**PROBLEM TO SOLVE:** Repeat exactly, and only, the lines from the line bearing "yellow arrow: (162, 72)" through the end of the material. Do not copy the pictures.

**LISTED ENTRIES:**

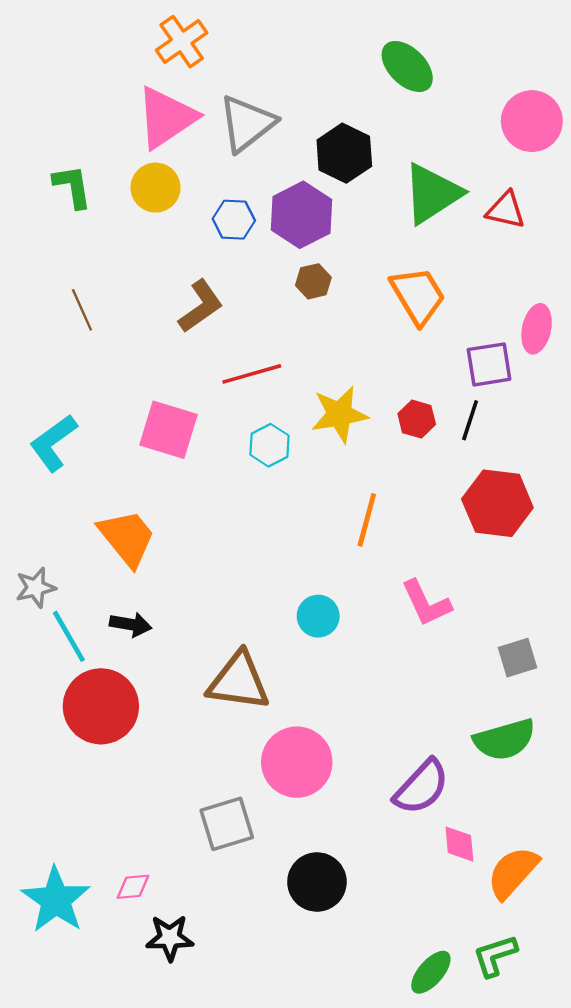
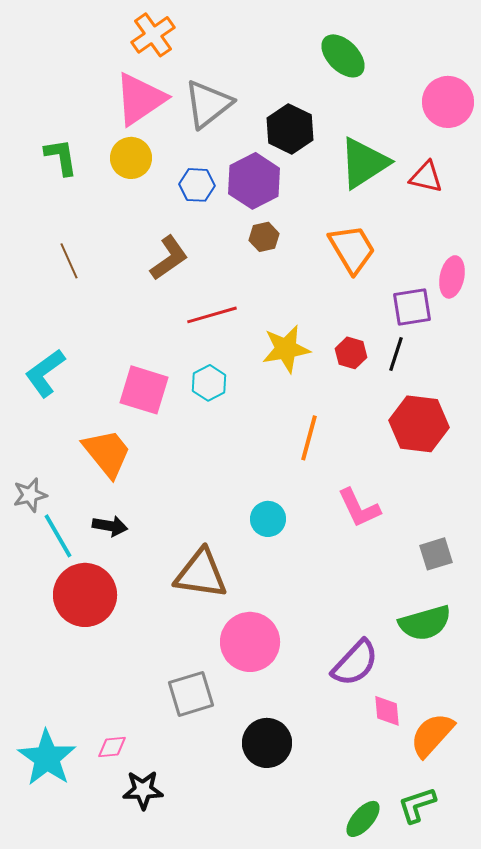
pink square: (169, 430) -> (144, 390), moved
cyan hexagon: (269, 445) -> (209, 383), moved

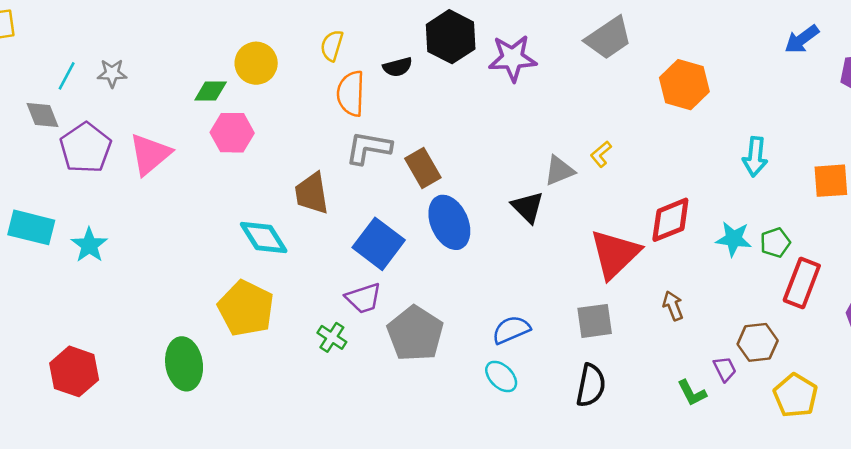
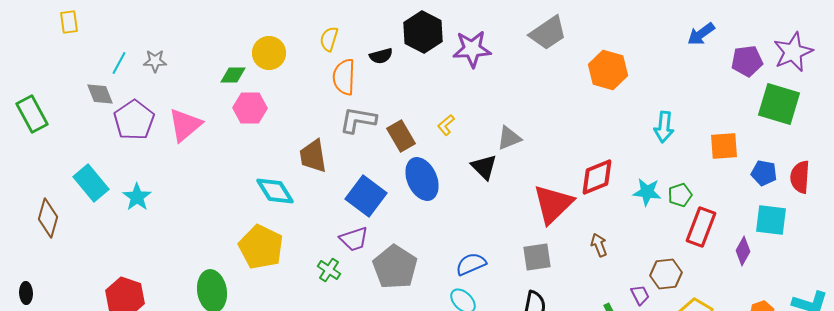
yellow L-shape: (601, 154) -> (446, 125), moved
cyan rectangle: (31, 227) -> (91, 183), turned 36

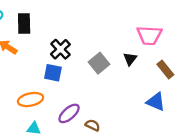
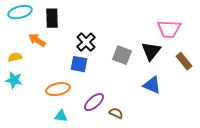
black triangle: (130, 59) -> (151, 51), size x1.5
gray square: (99, 63) -> (122, 55), turned -30
blue triangle: (156, 102) -> (152, 85), moved

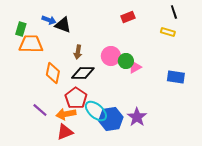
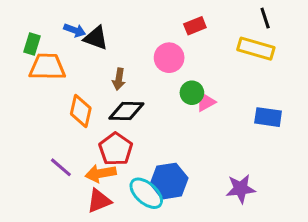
yellow rectangle: (168, 32) -> (256, 49), size x1.6
pink circle: (111, 56) -> (169, 58), moved
cyan ellipse: (96, 111) -> (146, 193), moved
purple star: (137, 117) -> (241, 189), moved, turned 30

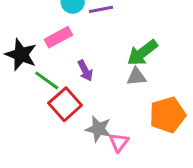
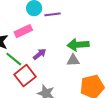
green arrow: (142, 53) -> (78, 45), turned 30
purple arrow: (85, 71) -> (40, 54), turned -104

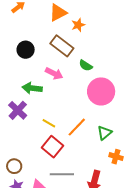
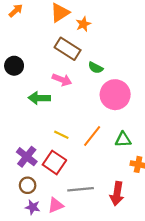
black circle: (26, 50) -> (14, 66), moved
purple cross: (18, 110) -> (27, 157), moved
green triangle: (104, 133) -> (123, 140), turned 42
red square: (53, 147) -> (54, 162), moved

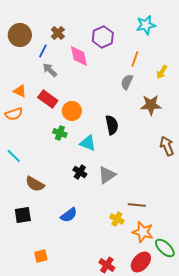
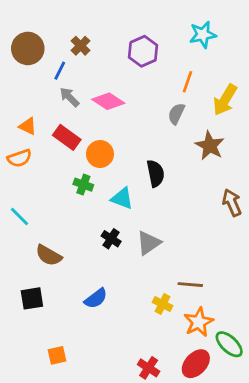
pink diamond: (79, 56) -> (108, 101), moved, turned -45
yellow arrow: (162, 72) -> (225, 100), size x1.6
brown star: (151, 105) -> (210, 146), turned 30
orange star: (143, 232) -> (199, 322), turned 30

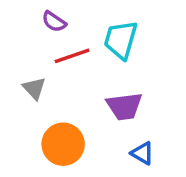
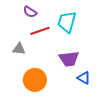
gray triangle: (34, 88) -> (19, 49), turned -40
blue triangle: (142, 153) -> (84, 78), moved

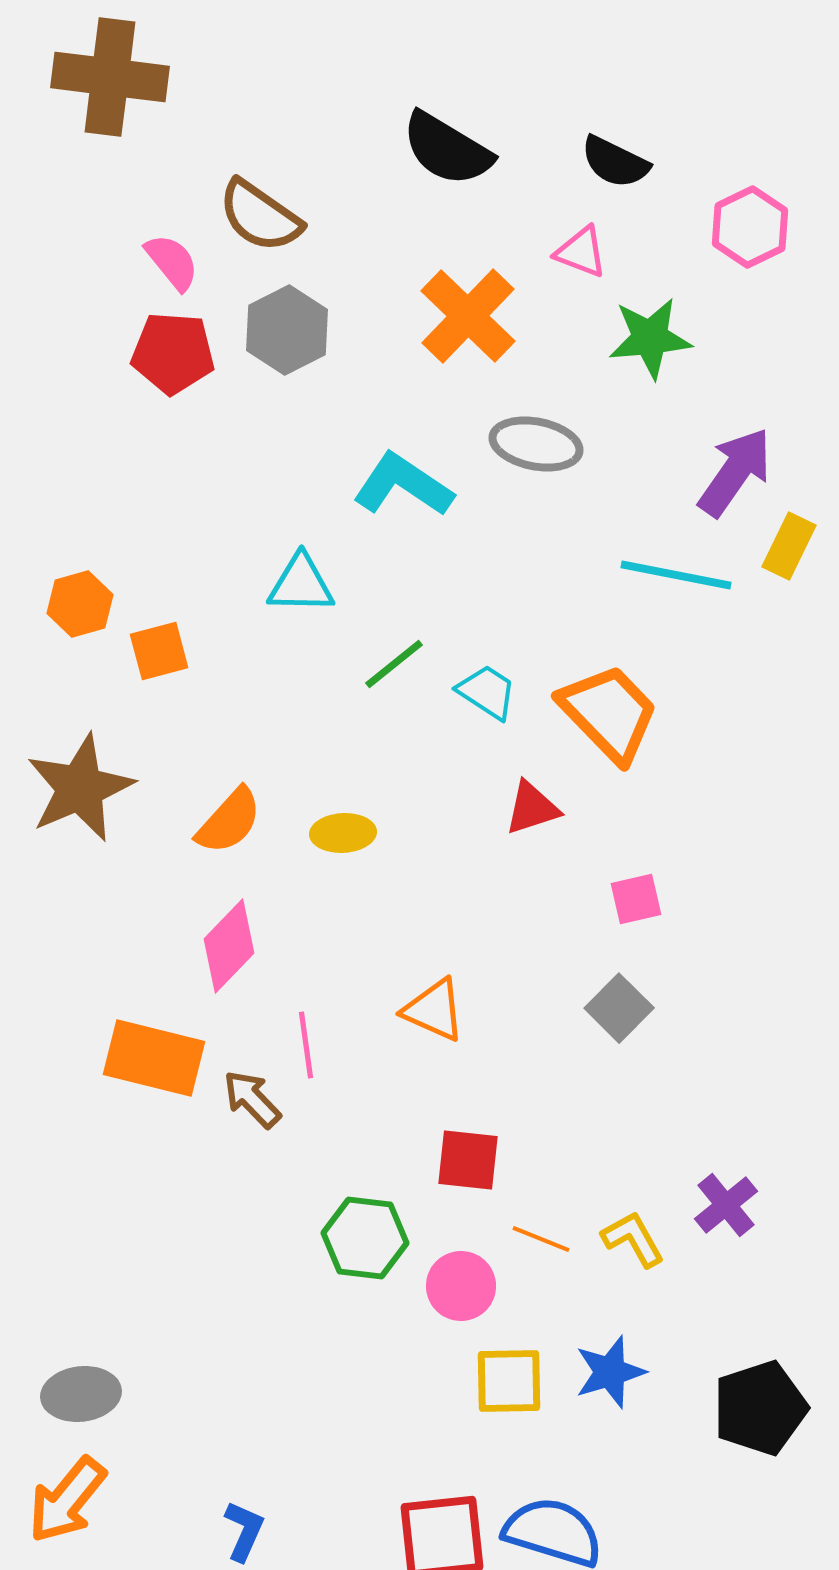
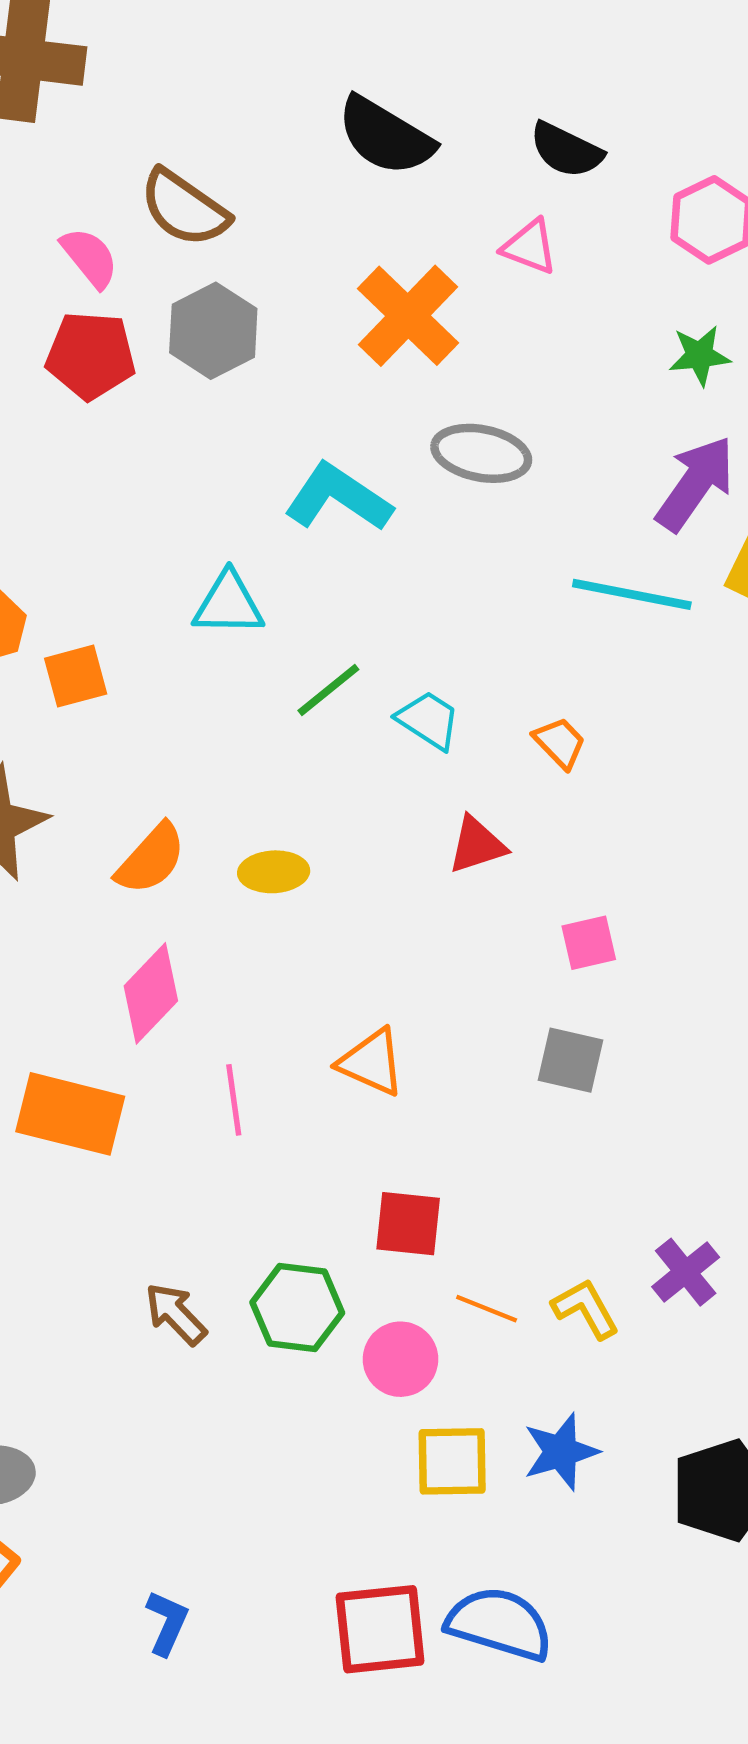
green star: (650, 338) -> (700, 355), moved, size x0.7
orange trapezoid: (609, 713) -> (560, 743), size x0.5
gray square: (619, 1008) -> (570, 1060), turned -32
brown arrow: (252, 1099) -> (176, 1314), moved

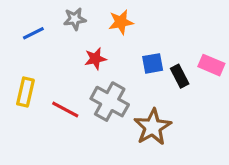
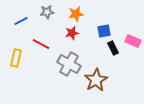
red star: (95, 59) -> (72, 33), moved
blue square: (153, 63) -> (104, 31), moved
red line: (65, 110) -> (41, 44), moved

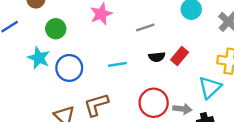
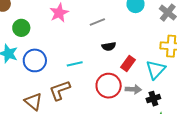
red rectangle: (180, 56) -> (128, 64), moved
cyan line: (117, 64) -> (75, 64), moved

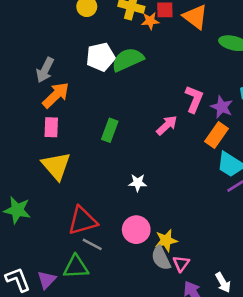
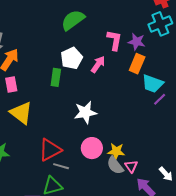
white pentagon: (101, 57) -> (72, 58), moved
green semicircle: (128, 60) -> (73, 20), moved
white star: (138, 183) -> (85, 112), size x1.6
yellow star: (166, 240) -> (116, 151), turned 30

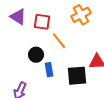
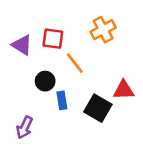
purple triangle: (18, 17) -> (22, 45), moved
black square: (77, 76) -> (98, 108), turned 35

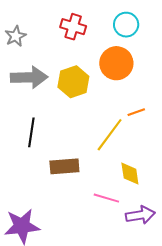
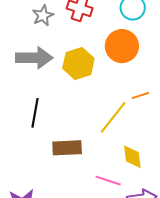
gray star: (16, 36) -> (43, 16), moved

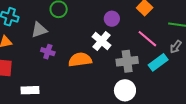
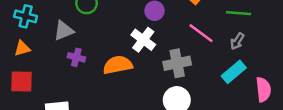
cyan rectangle: (158, 62) -> (234, 72), moved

**EXERCISE SOLUTION:**
yellow arrow: (162, 72) -> (225, 100), size x1.6
brown star: (151, 105) -> (210, 146), turned 30
orange star: (143, 232) -> (199, 322), turned 30

gray triangle: (34, 88) -> (19, 49), turned -40
blue triangle: (142, 153) -> (84, 78), moved

green star: (650, 338) -> (700, 355), moved, size x0.7
orange trapezoid: (609, 713) -> (560, 743), size x0.5
gray square: (619, 1008) -> (570, 1060), turned -32
brown arrow: (252, 1099) -> (176, 1314), moved

red star: (95, 59) -> (72, 33), moved
blue square: (153, 63) -> (104, 31), moved
red line: (65, 110) -> (41, 44), moved

red rectangle: (180, 56) -> (128, 64), moved
cyan line: (117, 64) -> (75, 64), moved

white pentagon: (101, 57) -> (72, 58), moved
green semicircle: (128, 60) -> (73, 20), moved
white star: (138, 183) -> (85, 112), size x1.6
yellow star: (166, 240) -> (116, 151), turned 30

purple triangle: (18, 17) -> (22, 45), moved
black square: (77, 76) -> (98, 108), turned 35

gray star: (16, 36) -> (43, 16), moved

cyan rectangle: (158, 62) -> (234, 72), moved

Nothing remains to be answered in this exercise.